◆ Data to process ◆
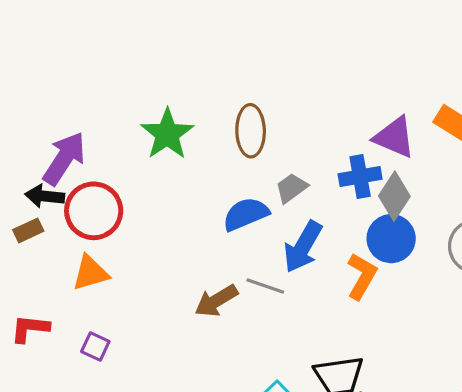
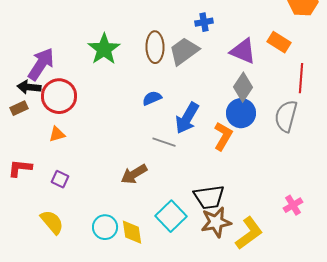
blue cross: (360, 177) -> (204, 22), moved, size x0.7
gray trapezoid: (291, 188) -> (184, 51), moved, size x1.5
blue semicircle: (246, 214) -> (152, 98), size x0.7
orange triangle: (90, 273) -> (57, 134), size x0.7
brown arrow: (216, 301) -> (134, 174), moved

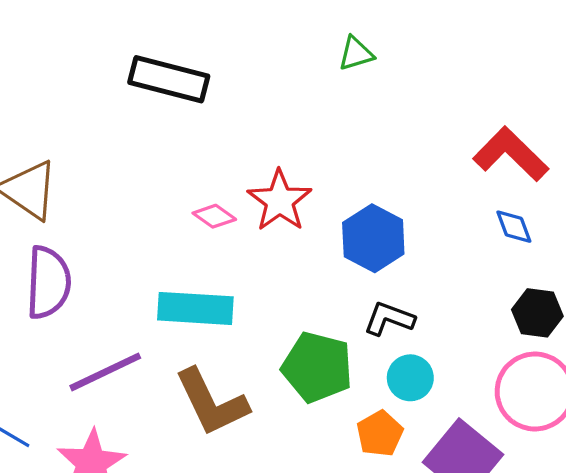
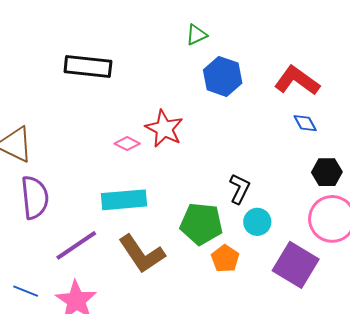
blue hexagon: (373, 238) -> (223, 76), moved
black L-shape: (389, 319) -> (240, 189), turned 104
orange pentagon: (380, 434) -> (225, 259), moved

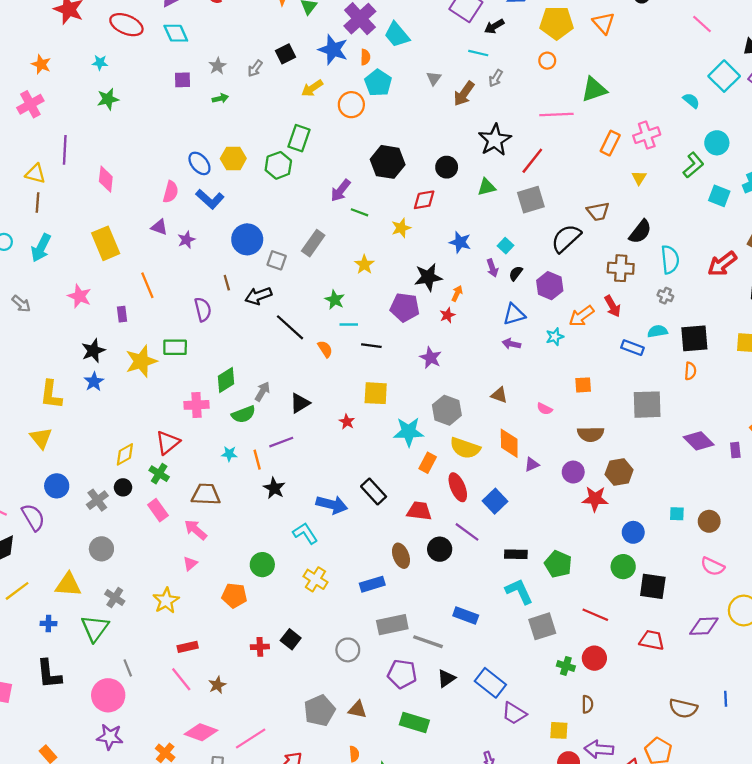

◆ What you will do ◆
Scan the data above. Return every line with "blue" in it.

◆ Response box ◆
blue cross: (360, 177) -> (204, 22), moved, size x0.7
blue semicircle: (246, 214) -> (152, 98), size x0.7
blue hexagon: (373, 238) -> (223, 76), moved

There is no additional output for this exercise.